> TASK GOAL:
Could you output every record below exactly, leaving out the pictures?

> Scene comparison data:
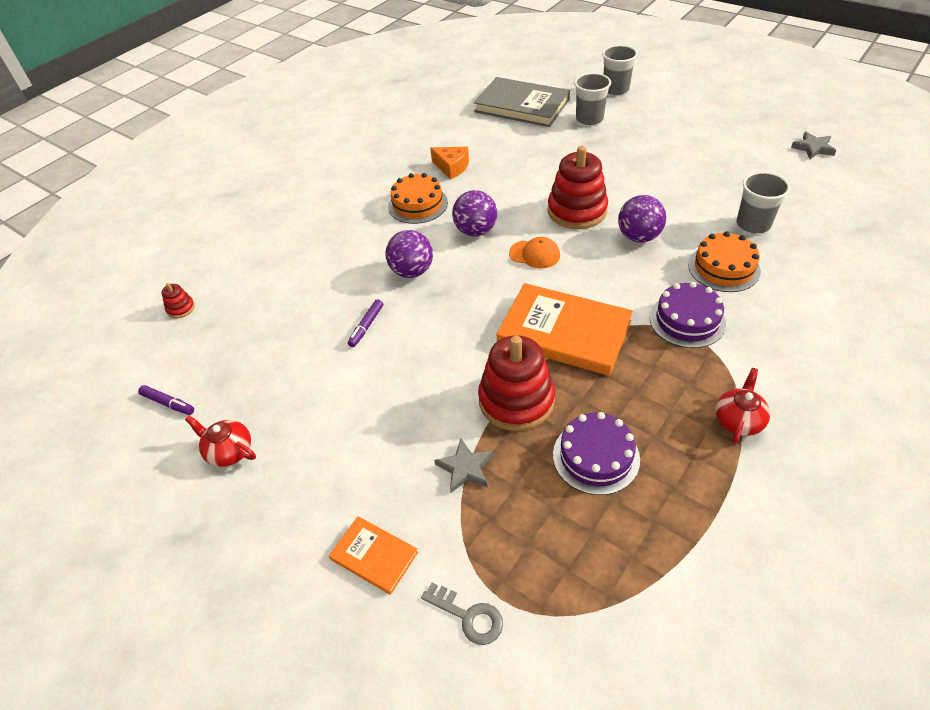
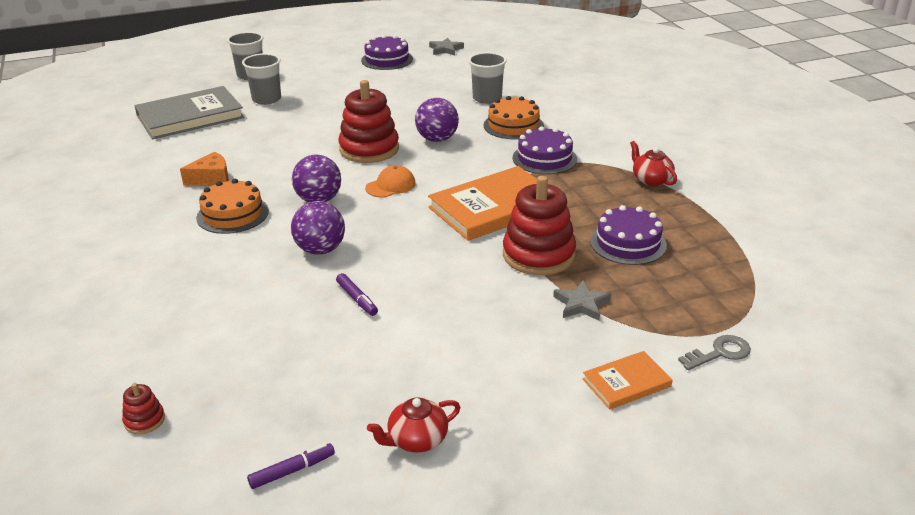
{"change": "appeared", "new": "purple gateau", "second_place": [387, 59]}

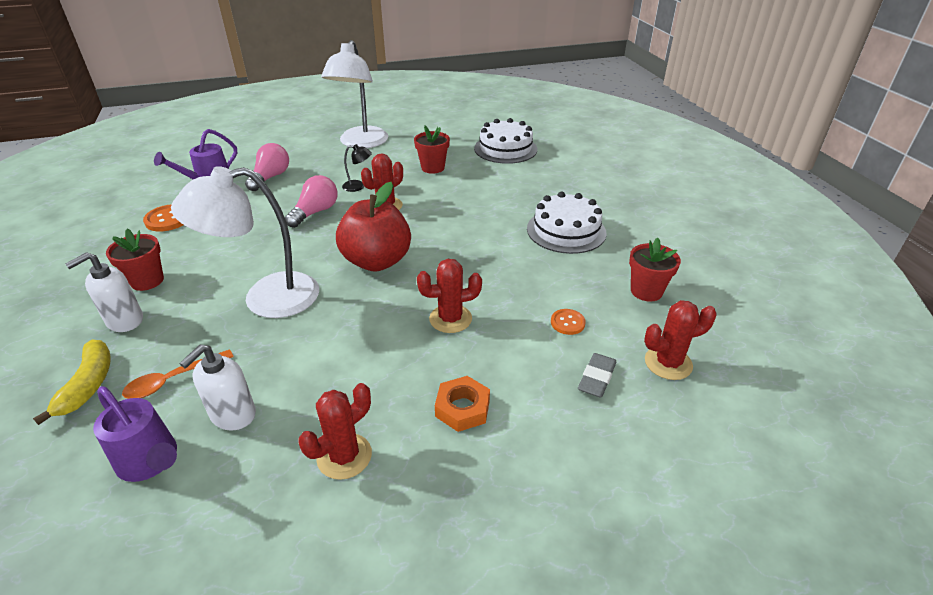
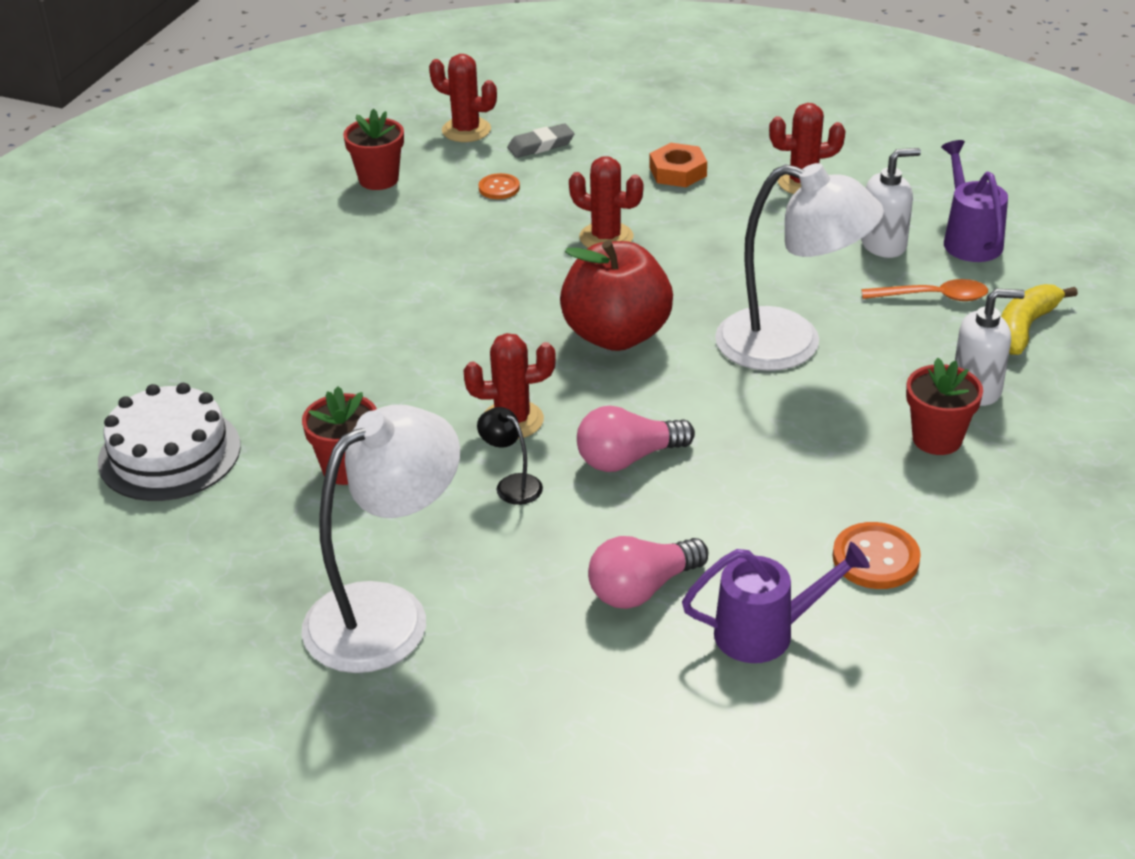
{"change": "missing", "old": "pure white gateau", "first_place": [566, 230]}

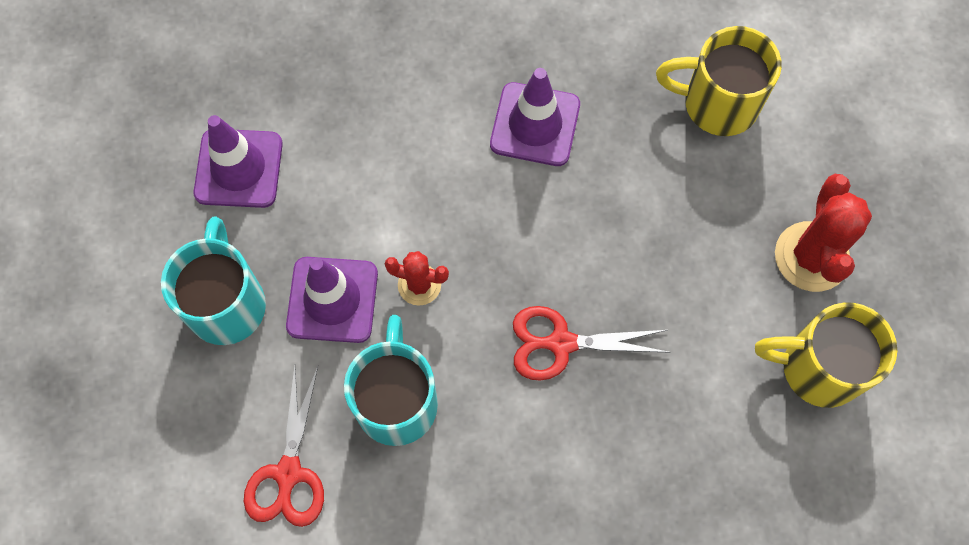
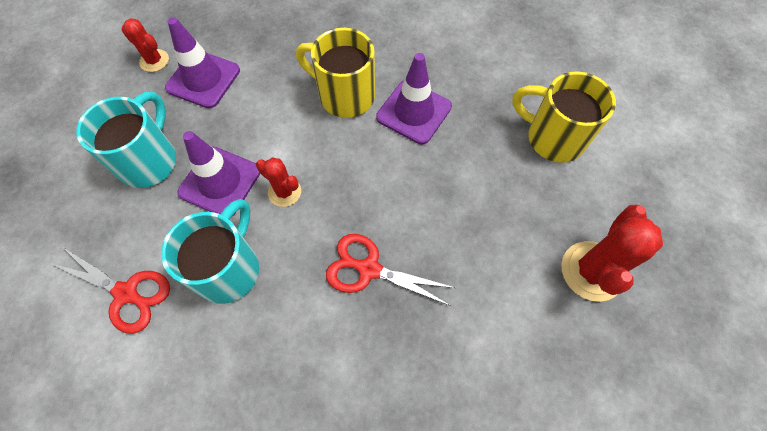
{"change": "relocated", "old": "bright yellow coffee mug", "first_place": [818, 368], "second_place": [345, 95]}
{"change": "spun", "old": "crimson shears", "first_place": [288, 473], "second_place": [126, 293], "degrees": -90}
{"change": "appeared", "new": "crimson cactus", "second_place": [154, 61]}

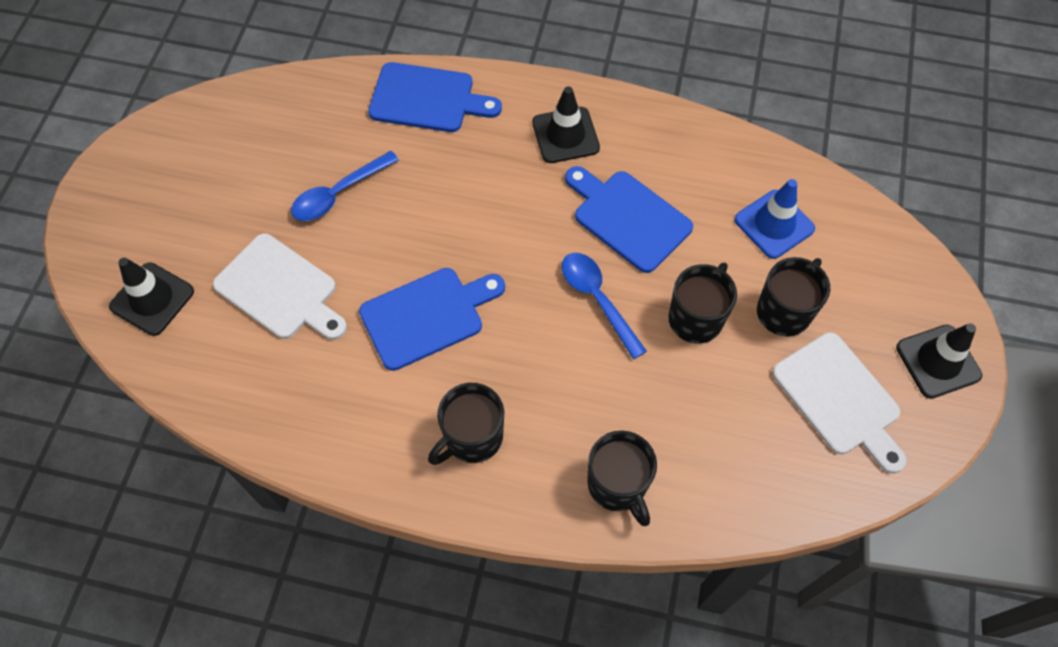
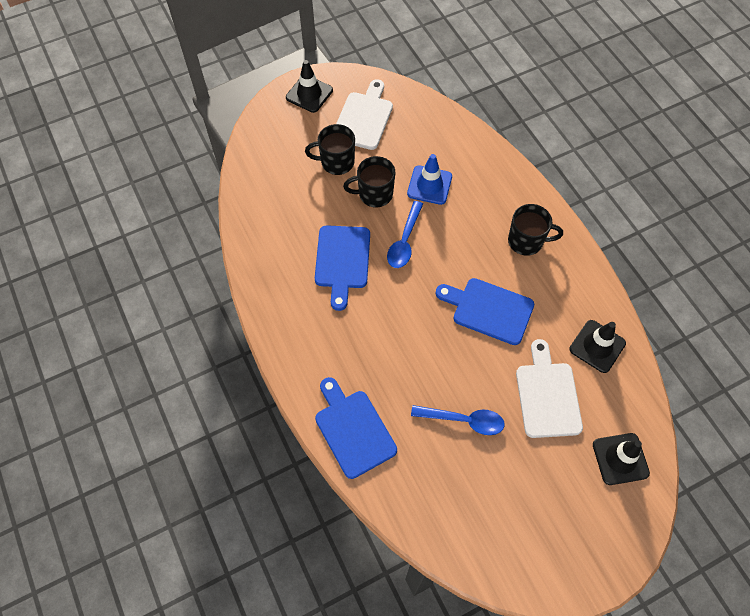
{"change": "relocated", "old": "black traffic cone", "first_place": [565, 135], "second_place": [597, 346]}
{"change": "relocated", "old": "blue traffic cone", "first_place": [774, 224], "second_place": [429, 185]}
{"change": "missing", "old": "black coffee mug", "first_place": [618, 485]}

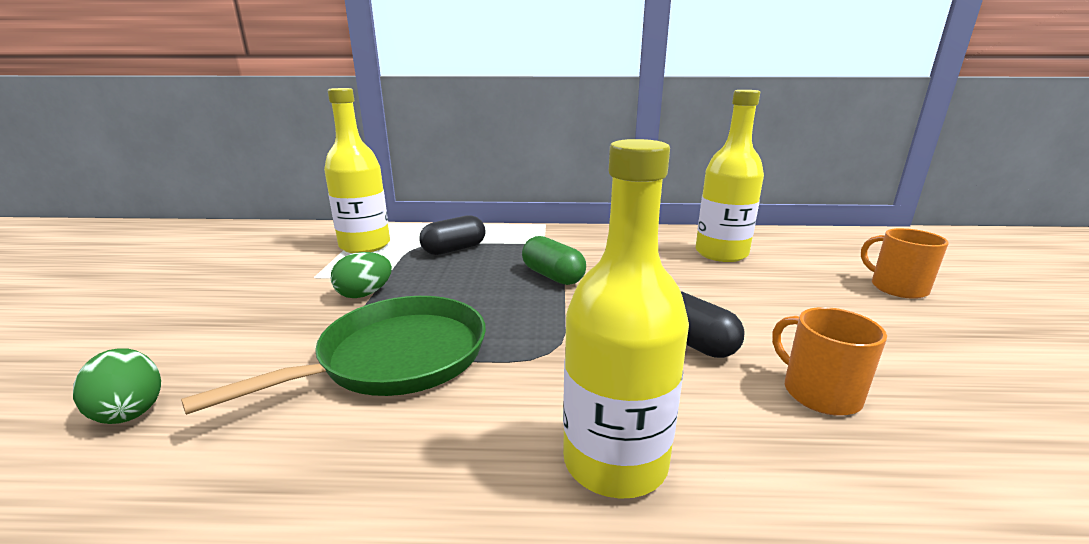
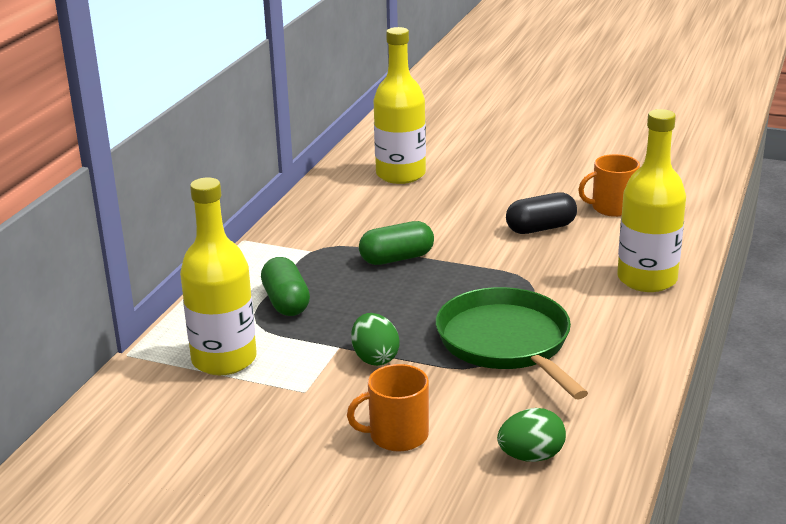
{"change": "colour", "old": "black capsule", "new": "emerald capsule", "first_place": [454, 249], "second_place": [286, 302]}
{"change": "relocated", "old": "orange coffee mug", "first_place": [897, 288], "second_place": [397, 435]}

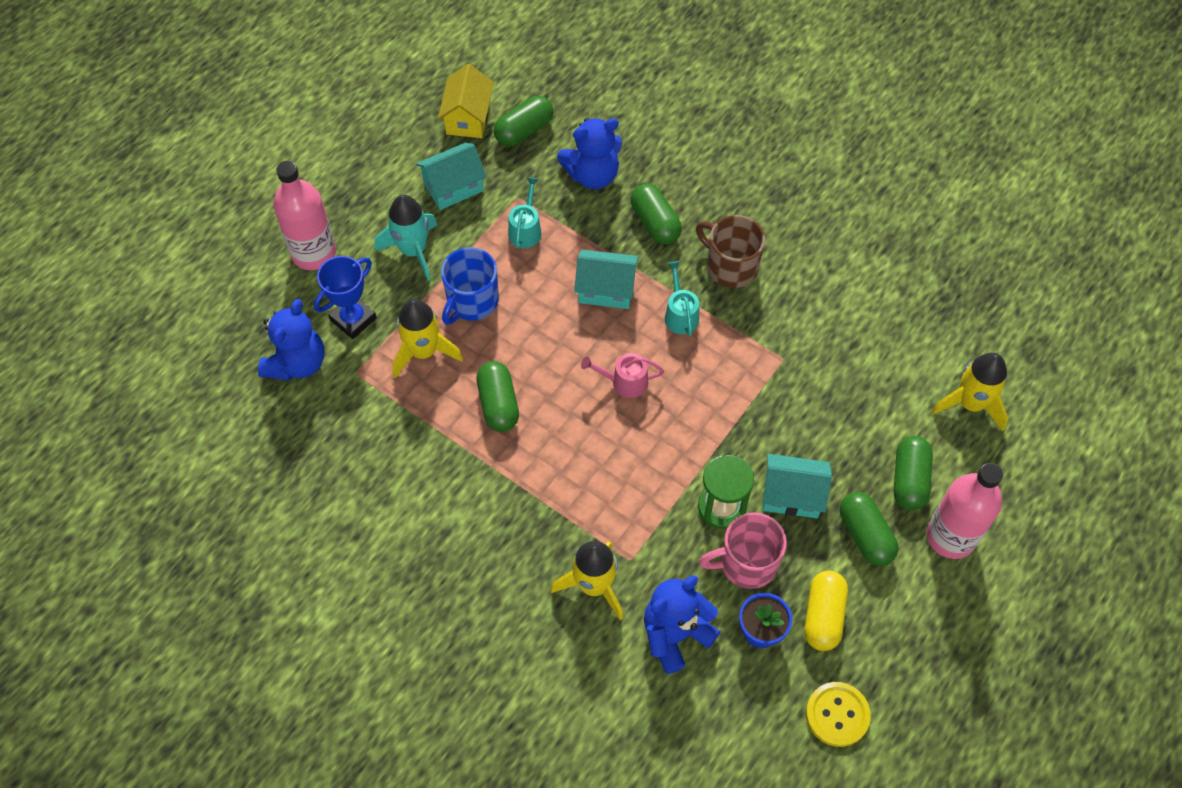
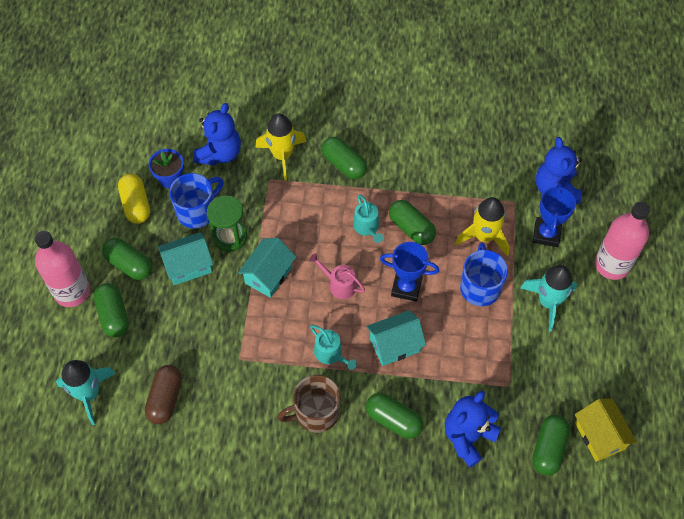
{"change": "relocated", "old": "teal toy house", "first_place": [453, 187], "second_place": [268, 275]}
{"change": "relocated", "old": "teal watering can", "first_place": [526, 230], "second_place": [367, 227]}
{"change": "spun", "old": "dark brown coffee mug", "first_place": [730, 266], "second_place": [316, 413], "degrees": 150}
{"change": "spun", "old": "rose-pink watering can", "first_place": [625, 382], "second_place": [339, 285], "degrees": -120}
{"change": "colour", "old": "bright yellow spaceship", "new": "teal spaceship", "first_place": [970, 403], "second_place": [89, 394]}
{"change": "colour", "old": "rose-pink coffee mug", "new": "blue coffee mug", "first_place": [746, 563], "second_place": [197, 211]}
{"change": "missing", "old": "bright yellow sewing button", "first_place": [837, 715]}
{"change": "appeared", "new": "emerald capsule", "second_place": [344, 164]}
{"change": "appeared", "new": "blue prize cup", "second_place": [406, 287]}
{"change": "appeared", "new": "dark brown capsule", "second_place": [165, 399]}

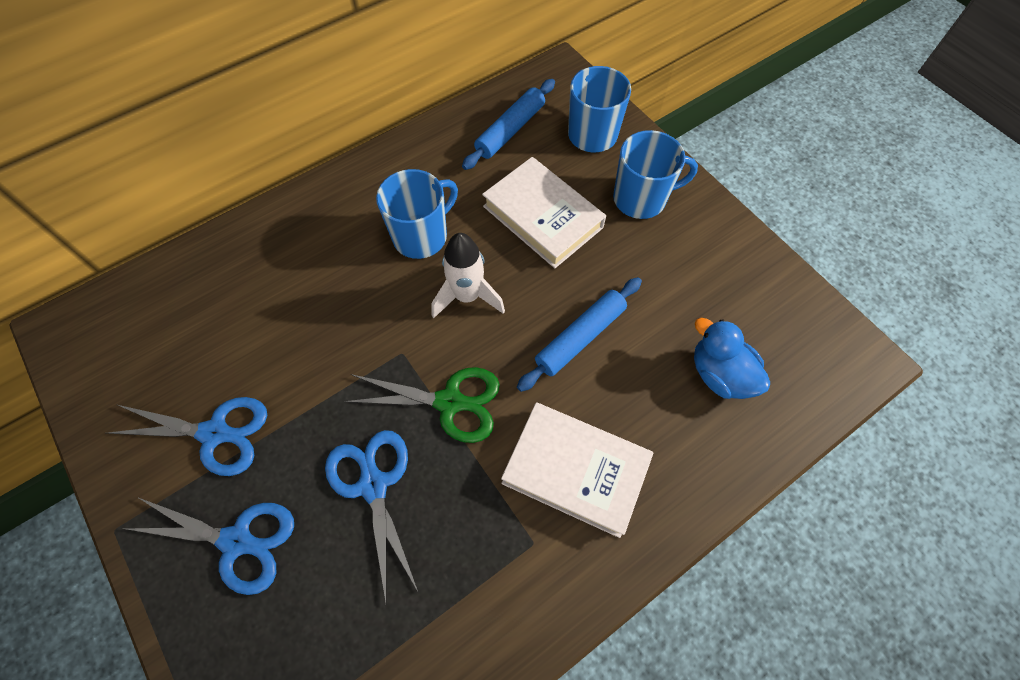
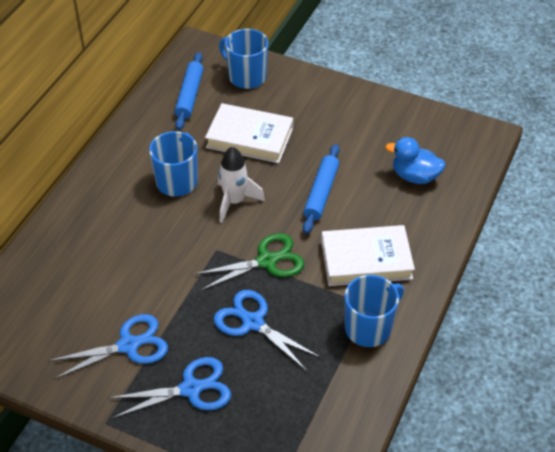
{"change": "relocated", "old": "blue coffee mug", "first_place": [641, 199], "second_place": [369, 328]}

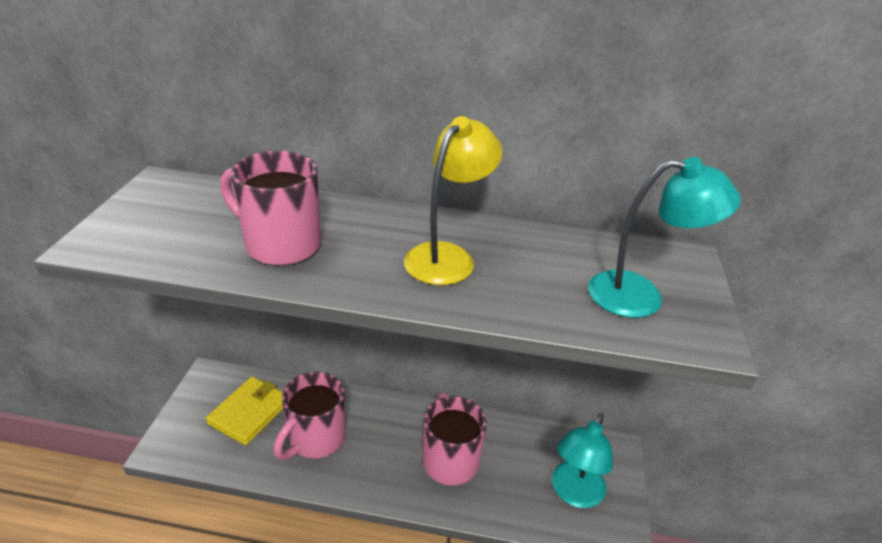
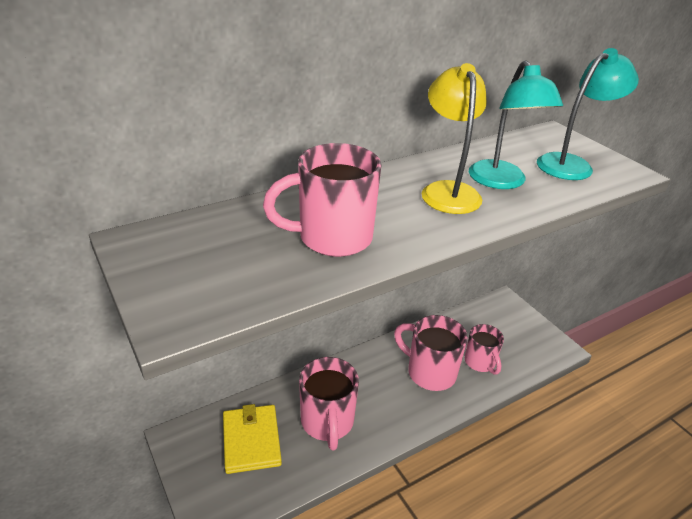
{"change": "relocated", "old": "teal lamp", "first_place": [574, 493], "second_place": [501, 182]}
{"change": "appeared", "new": "rose-pink coffee mug", "second_place": [480, 362]}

> SOLUTION FOR THIS TASK:
{"change": "appeared", "new": "purple gateau", "second_place": [387, 59]}

{"change": "missing", "old": "pure white gateau", "first_place": [566, 230]}

{"change": "relocated", "old": "bright yellow coffee mug", "first_place": [818, 368], "second_place": [345, 95]}
{"change": "spun", "old": "crimson shears", "first_place": [288, 473], "second_place": [126, 293], "degrees": -90}
{"change": "appeared", "new": "crimson cactus", "second_place": [154, 61]}

{"change": "relocated", "old": "black traffic cone", "first_place": [565, 135], "second_place": [597, 346]}
{"change": "relocated", "old": "blue traffic cone", "first_place": [774, 224], "second_place": [429, 185]}
{"change": "missing", "old": "black coffee mug", "first_place": [618, 485]}

{"change": "colour", "old": "black capsule", "new": "emerald capsule", "first_place": [454, 249], "second_place": [286, 302]}
{"change": "relocated", "old": "orange coffee mug", "first_place": [897, 288], "second_place": [397, 435]}

{"change": "relocated", "old": "teal toy house", "first_place": [453, 187], "second_place": [268, 275]}
{"change": "relocated", "old": "teal watering can", "first_place": [526, 230], "second_place": [367, 227]}
{"change": "spun", "old": "dark brown coffee mug", "first_place": [730, 266], "second_place": [316, 413], "degrees": 150}
{"change": "spun", "old": "rose-pink watering can", "first_place": [625, 382], "second_place": [339, 285], "degrees": -120}
{"change": "colour", "old": "bright yellow spaceship", "new": "teal spaceship", "first_place": [970, 403], "second_place": [89, 394]}
{"change": "colour", "old": "rose-pink coffee mug", "new": "blue coffee mug", "first_place": [746, 563], "second_place": [197, 211]}
{"change": "missing", "old": "bright yellow sewing button", "first_place": [837, 715]}
{"change": "appeared", "new": "emerald capsule", "second_place": [344, 164]}
{"change": "appeared", "new": "blue prize cup", "second_place": [406, 287]}
{"change": "appeared", "new": "dark brown capsule", "second_place": [165, 399]}

{"change": "relocated", "old": "blue coffee mug", "first_place": [641, 199], "second_place": [369, 328]}

{"change": "relocated", "old": "teal lamp", "first_place": [574, 493], "second_place": [501, 182]}
{"change": "appeared", "new": "rose-pink coffee mug", "second_place": [480, 362]}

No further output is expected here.